(WHAT IS BEING ASKED) Copy out, from the data below, each line in which the word "bucket" occurs.

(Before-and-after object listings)
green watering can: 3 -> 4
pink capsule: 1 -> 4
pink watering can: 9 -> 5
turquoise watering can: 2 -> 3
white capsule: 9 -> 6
==
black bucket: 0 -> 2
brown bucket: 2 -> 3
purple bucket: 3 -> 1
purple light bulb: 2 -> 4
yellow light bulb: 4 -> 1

(ANSWER BOX)
black bucket: 0 -> 2
brown bucket: 2 -> 3
purple bucket: 3 -> 1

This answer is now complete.